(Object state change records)

++++++++++++++++++++

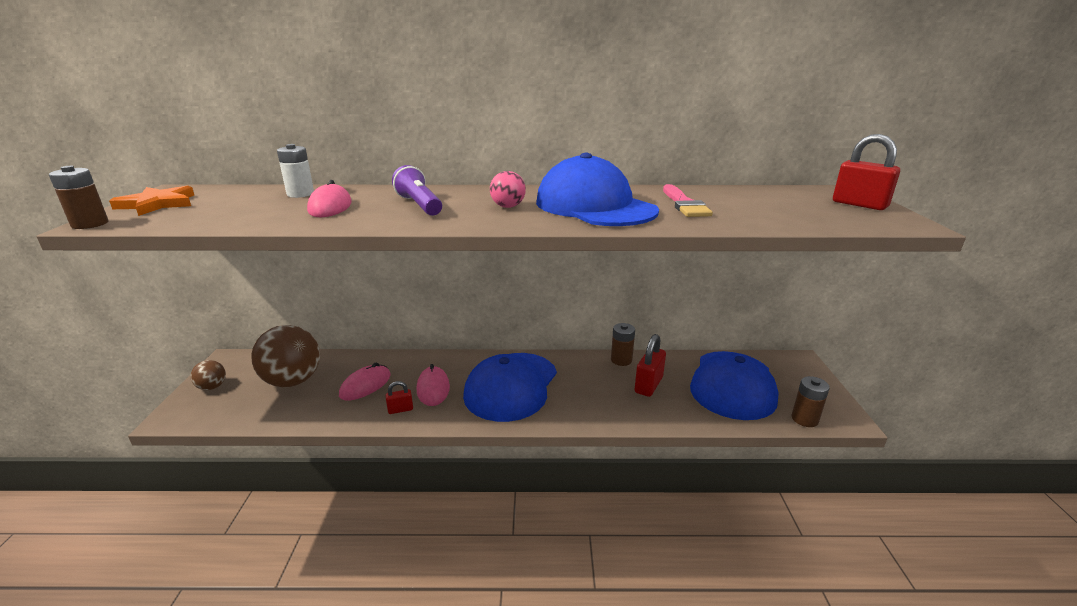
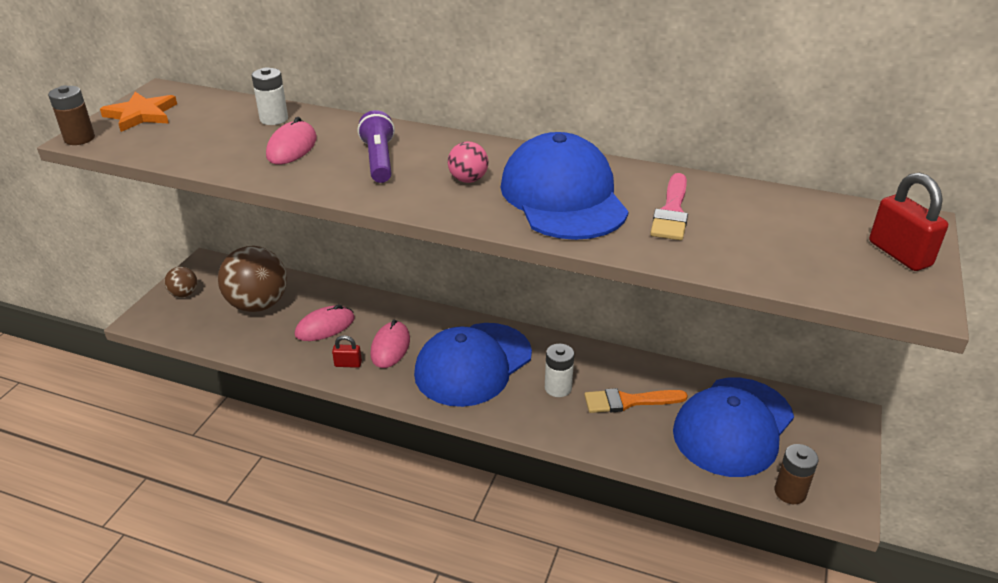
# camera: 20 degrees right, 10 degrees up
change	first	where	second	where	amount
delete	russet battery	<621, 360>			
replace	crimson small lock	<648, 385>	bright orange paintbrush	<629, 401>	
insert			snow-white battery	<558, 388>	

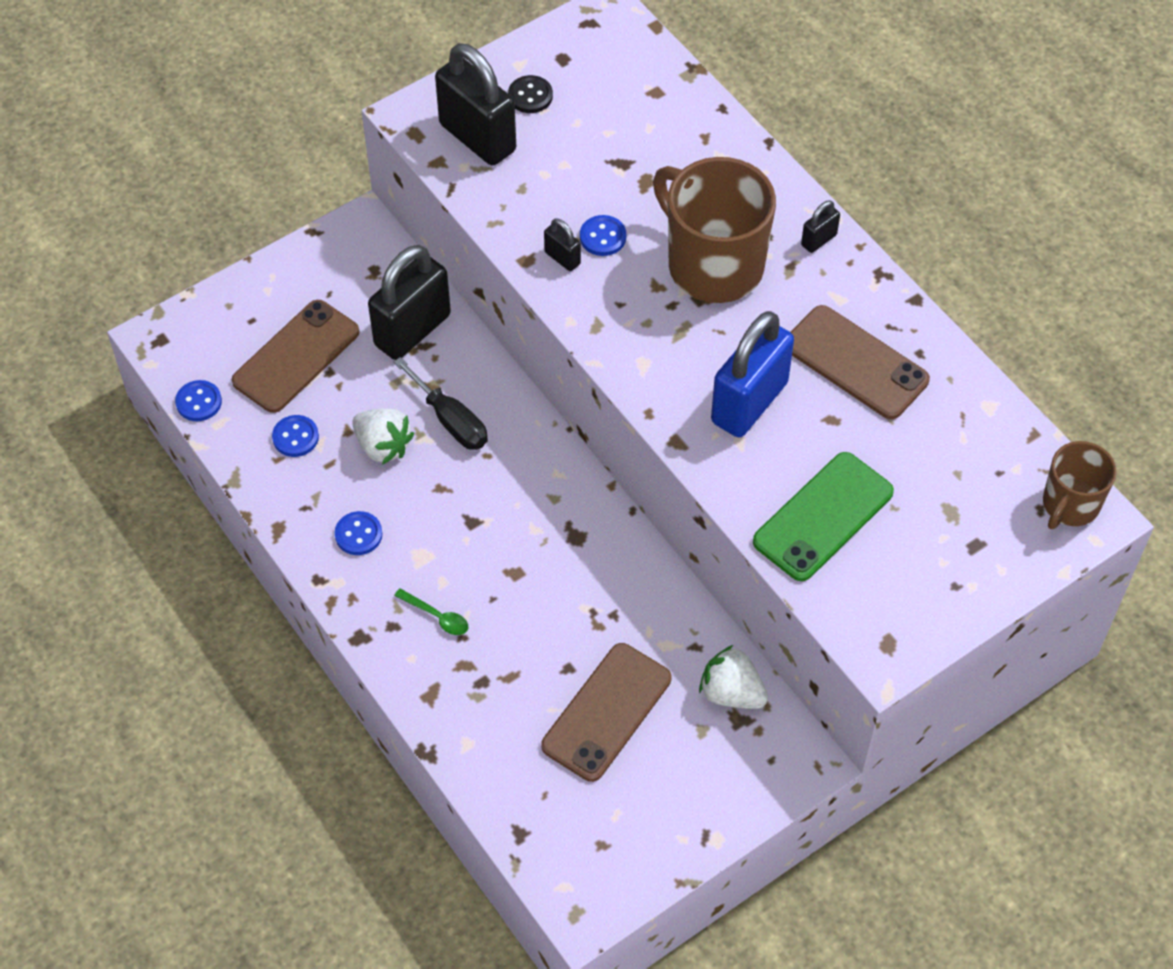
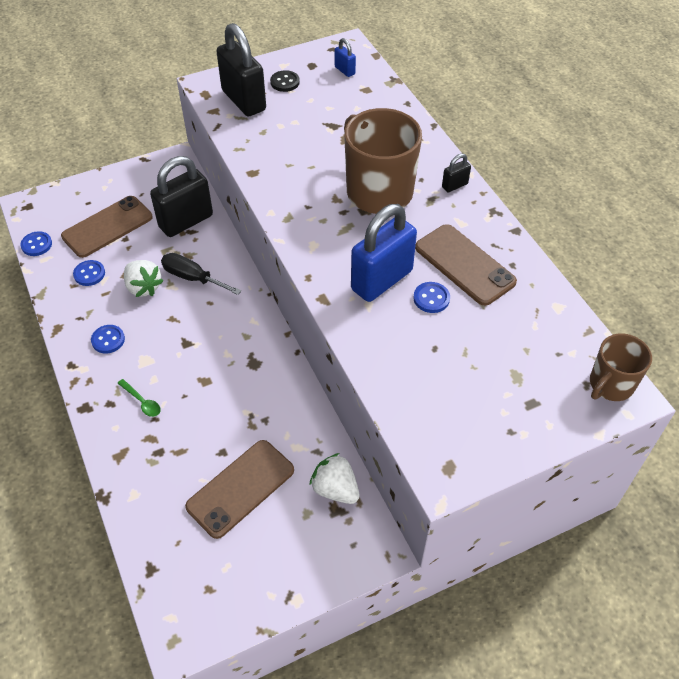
# camera: 10 degrees right, 5 degrees down
change	first	where	second	where	amount
move	blue shirt button	<603, 237>		<431, 298>	
delete	black small lock	<562, 258>			
rotate	black screwdriver	<450, 420>		<192, 278>	150 degrees clockwise
delete	emerald mobile phone	<823, 517>			
insert			blue small lock	<344, 70>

++++++++++++++++++++

▶ _YOUR GOAL_
Excluding the pictures, restate the records above word for word.

▶ _TASK ANSWER_
# camera: 20 degrees right, 10 degrees up
change	first	where	second	where	amount
delete	russet battery	<621, 360>			
replace	crimson small lock	<648, 385>	bright orange paintbrush	<629, 401>	
insert			snow-white battery	<558, 388>	

# camera: 10 degrees right, 5 degrees down
change	first	where	second	where	amount
move	blue shirt button	<603, 237>		<431, 298>	
delete	black small lock	<562, 258>			
rotate	black screwdriver	<450, 420>		<192, 278>	150 degrees clockwise
delete	emerald mobile phone	<823, 517>			
insert			blue small lock	<344, 70>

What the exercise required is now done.